> _Exercise data_

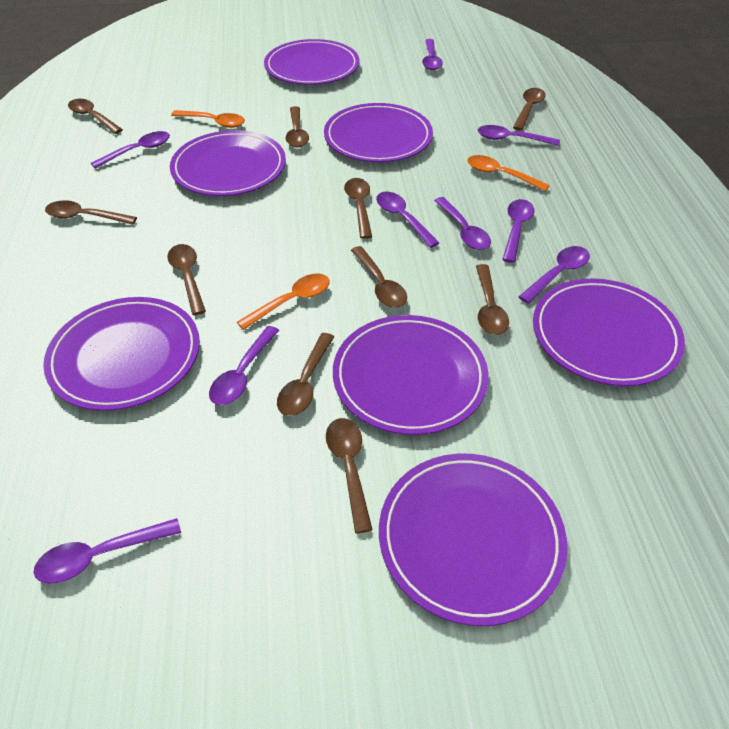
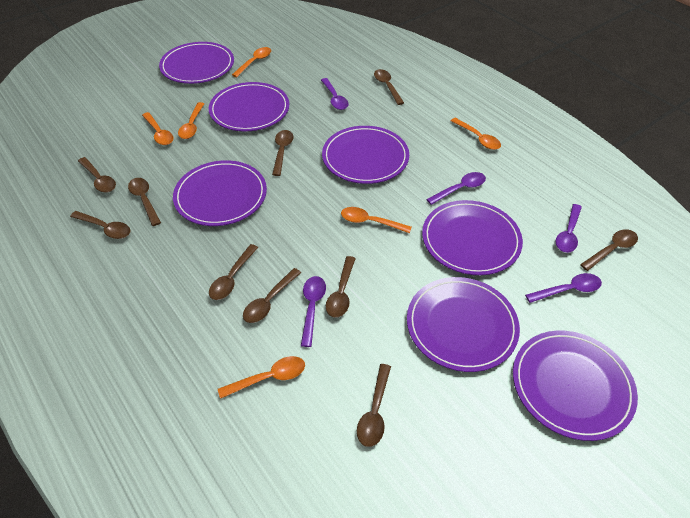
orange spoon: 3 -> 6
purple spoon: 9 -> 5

...

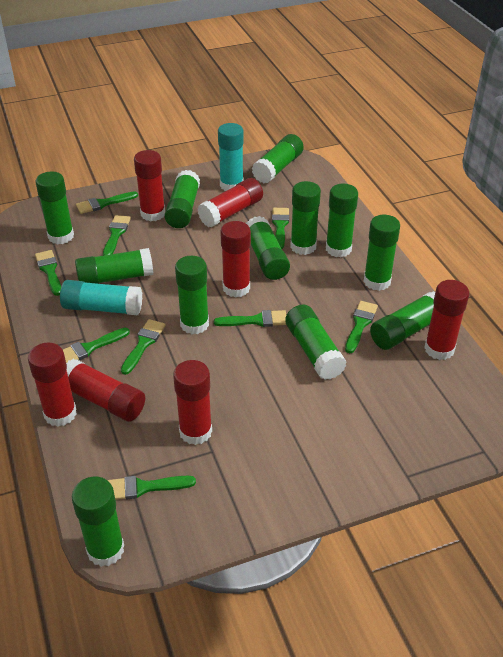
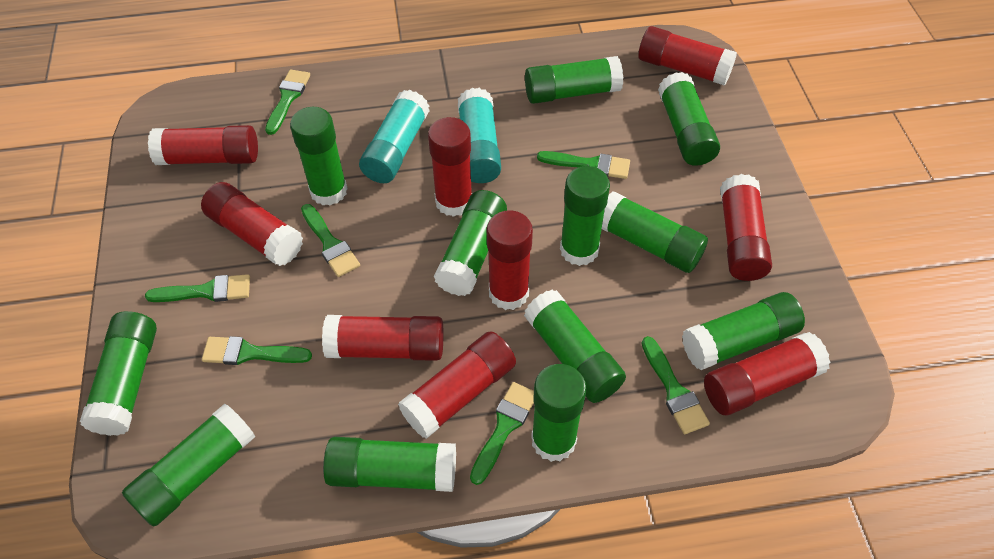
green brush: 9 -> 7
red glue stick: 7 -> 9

--

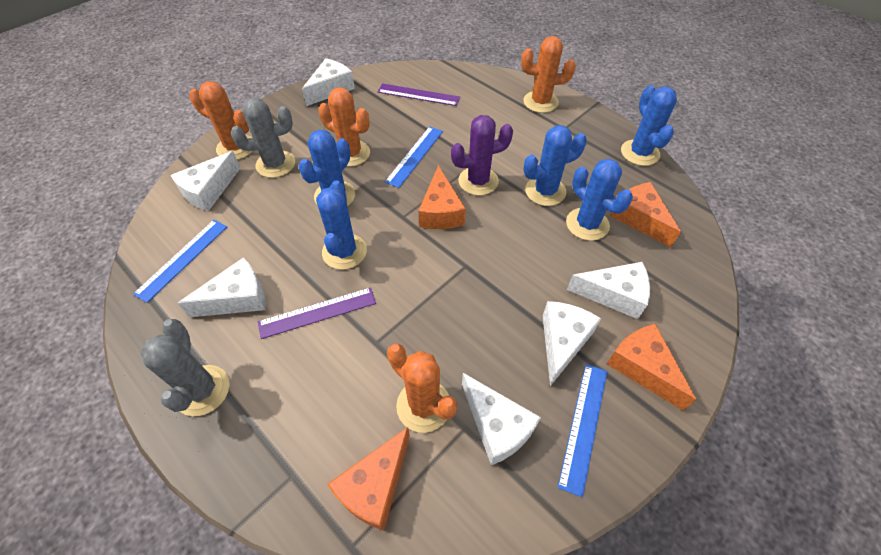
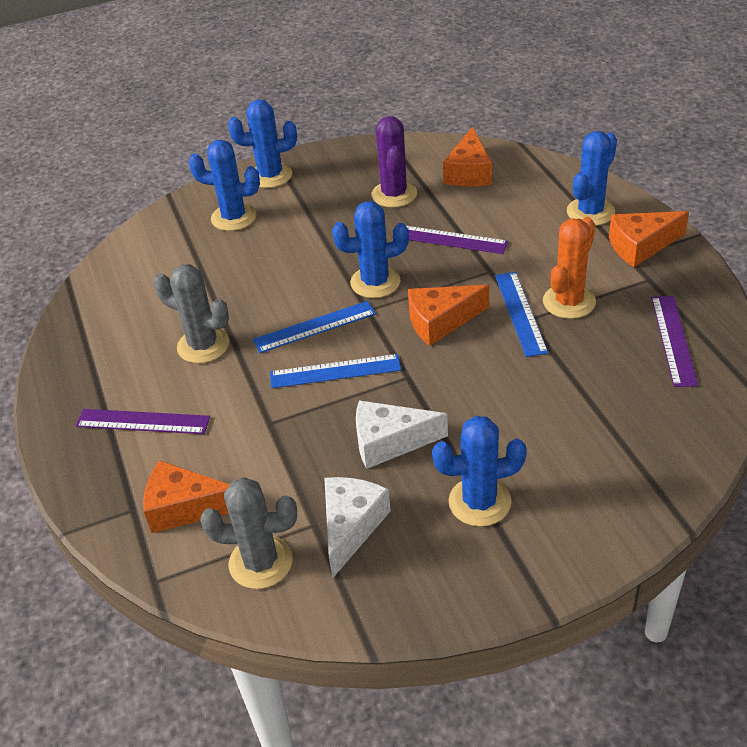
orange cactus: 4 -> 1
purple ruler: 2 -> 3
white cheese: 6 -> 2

> _Action item_
Precisely the lines between those holding "orange cactus: 4 -> 1" and "white cheese: 6 -> 2", inclusive, are to be reproduced from the listing above, with nothing added.

> _Output of the exercise_
orange cactus: 4 -> 1
purple ruler: 2 -> 3
white cheese: 6 -> 2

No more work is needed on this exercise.